About this task =>
Would you please transcribe the data in full and exactly, excluding images?

--- Exercise data Enclosed Below ---

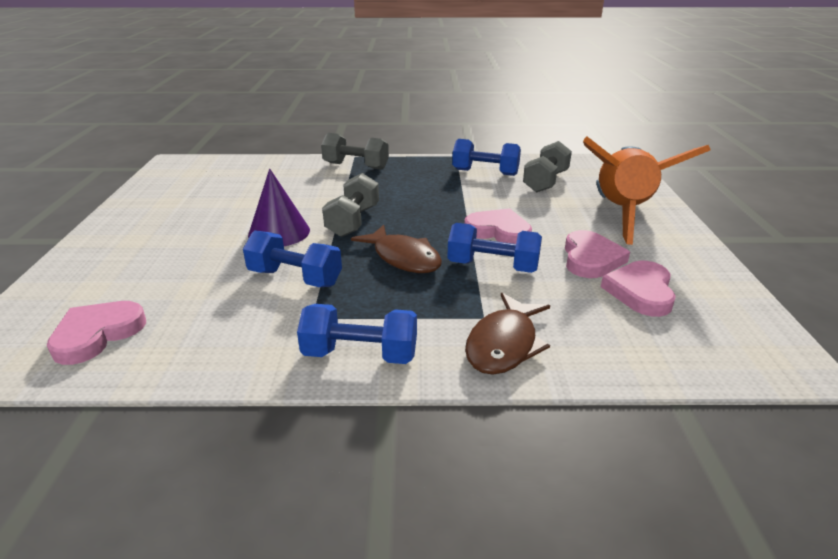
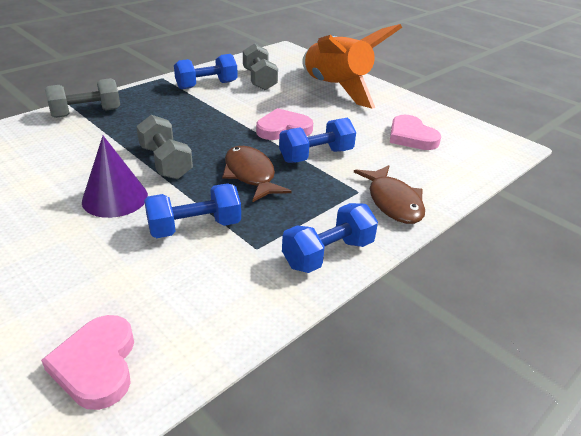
camera: 45 degrees left, 5 degrees up
(403, 258) = (250, 175): brown fish -> brown fish turned 120 degrees counterclockwise
(591, 259) = (361, 126): pink heart -> none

--- End of Enclosed Exercise data ---

Written solution =>
camera: 45 degrees left, 5 degrees up
(403, 258) = (250, 175): brown fish -> brown fish turned 120 degrees counterclockwise
(591, 259) = (361, 126): pink heart -> none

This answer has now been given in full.